▶ [What is required]:
Copy out the lines beginning at the one with "P1 pin 2: AC1 -> AC2" and ending at the last line of the data, both included; pictures stay out.

Before-and-after change records:
+++++
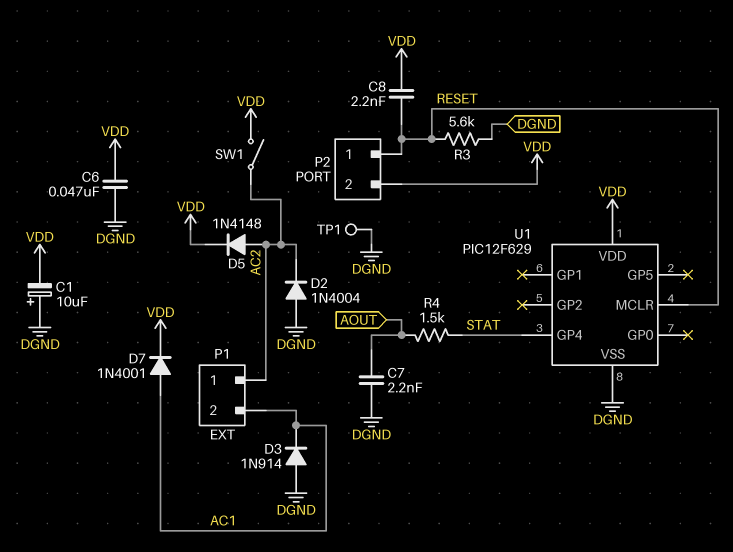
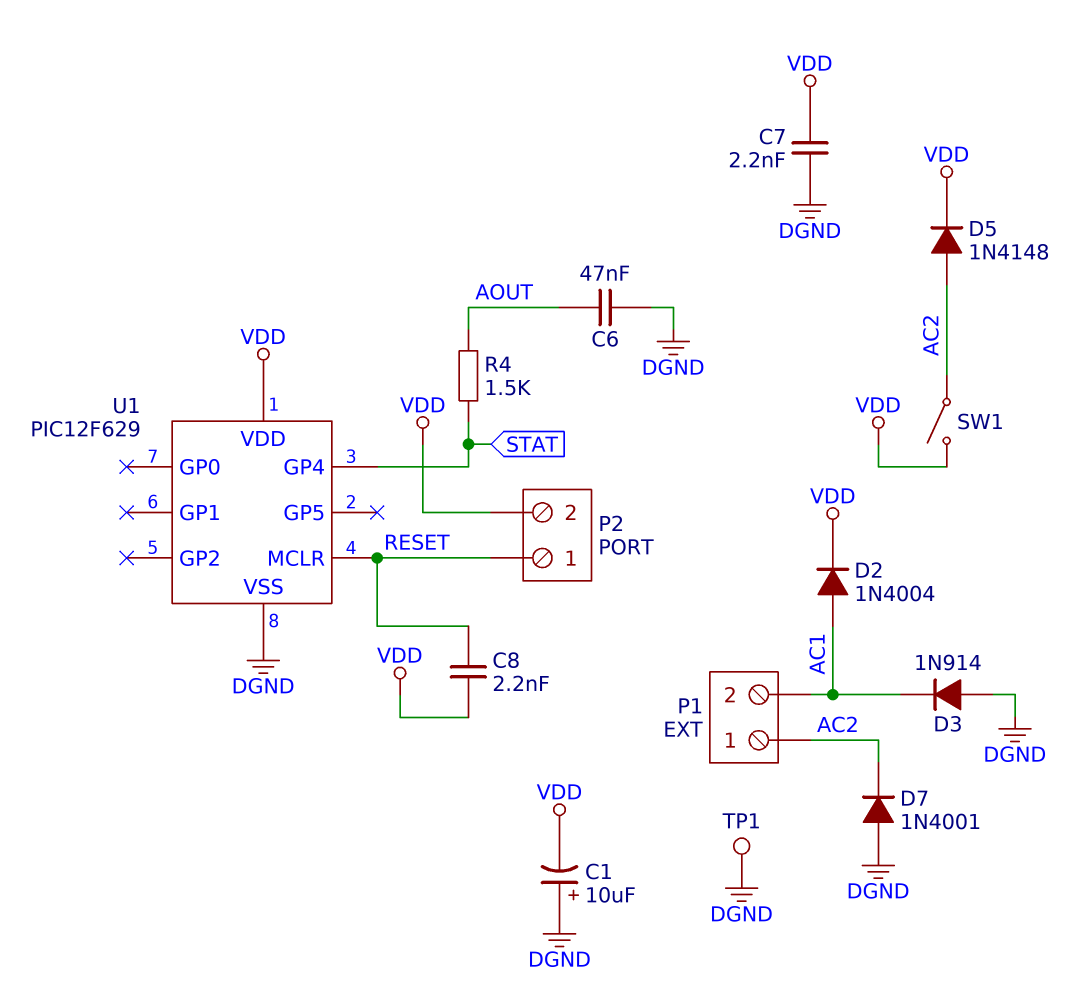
C6: 47nF (DGND, VDD) -> 47nF (AOUT, DGND)
C7: 2.2nF (AOUT, DGND) -> 2.2nF (DGND, VDD)
D2: diode 1N4004 (A DGND, K AC2) -> diode 1N4004 (A AC1, K VDD)
D7: diode 1N4001 (A AC1, K VDD) -> diode 1N4001 (A DGND, K AC2)
R3: 5.6k (DGND, RESET) -> none

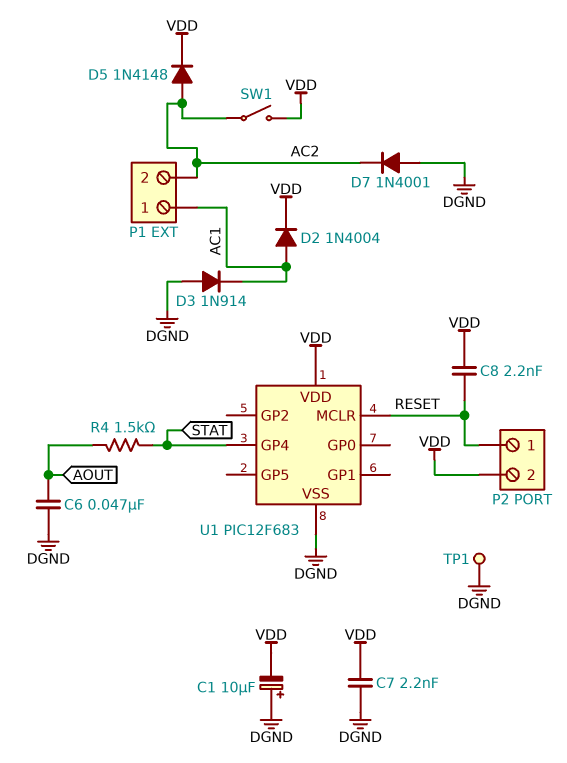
P1 pin 1: AC2 -> AC1
P1 pin 2: AC1 -> AC2
U1: PIC12F629 -> PIC12F683

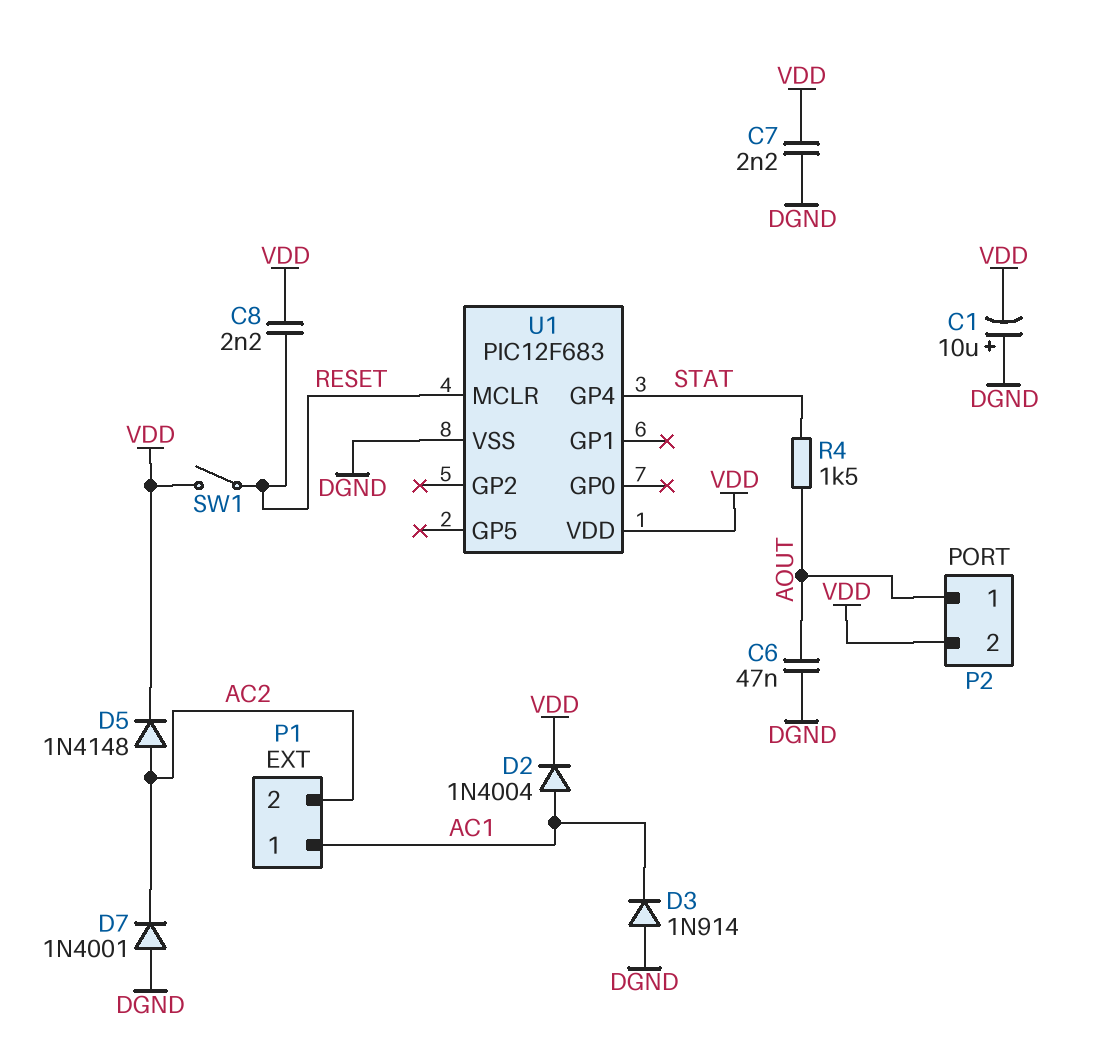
P2 pin 1: RESET -> AOUT
SW1: switch (AC2, VDD) -> switch (RESET, VDD)
TP1: test point (DGND) -> none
+++++
▶ [Reply]:
P1 pin 2: AC1 -> AC2
U1: PIC12F629 -> PIC12F683

P2 pin 1: RESET -> AOUT
SW1: switch (AC2, VDD) -> switch (RESET, VDD)
TP1: test point (DGND) -> none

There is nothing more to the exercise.